--- Data shown ---
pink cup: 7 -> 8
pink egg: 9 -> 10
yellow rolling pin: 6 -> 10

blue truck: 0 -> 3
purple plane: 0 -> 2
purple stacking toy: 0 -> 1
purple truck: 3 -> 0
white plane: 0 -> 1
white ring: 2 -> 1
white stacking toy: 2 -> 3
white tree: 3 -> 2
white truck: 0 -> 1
* * *
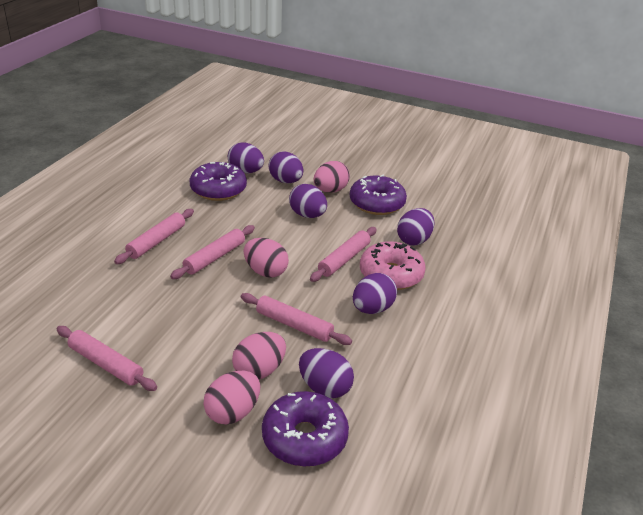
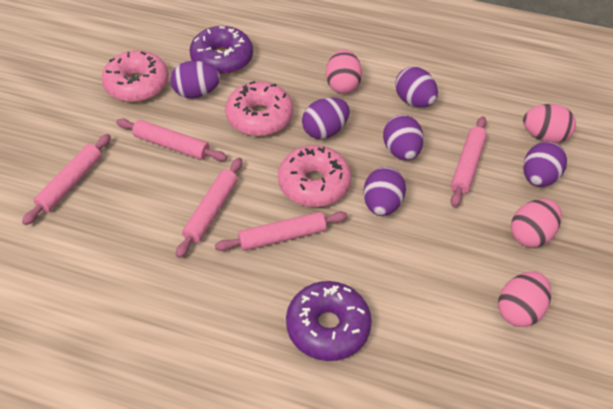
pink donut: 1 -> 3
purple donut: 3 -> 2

--- Prompt ---
From the records above, transcribe exactly the run of lines that opens with the line holding "pink cup: 7 -> 8" and closes with the line holding "white truck: 0 -> 1", both included.

--- Result of the task ---
pink cup: 7 -> 8
pink egg: 9 -> 10
yellow rolling pin: 6 -> 10

blue truck: 0 -> 3
purple plane: 0 -> 2
purple stacking toy: 0 -> 1
purple truck: 3 -> 0
white plane: 0 -> 1
white ring: 2 -> 1
white stacking toy: 2 -> 3
white tree: 3 -> 2
white truck: 0 -> 1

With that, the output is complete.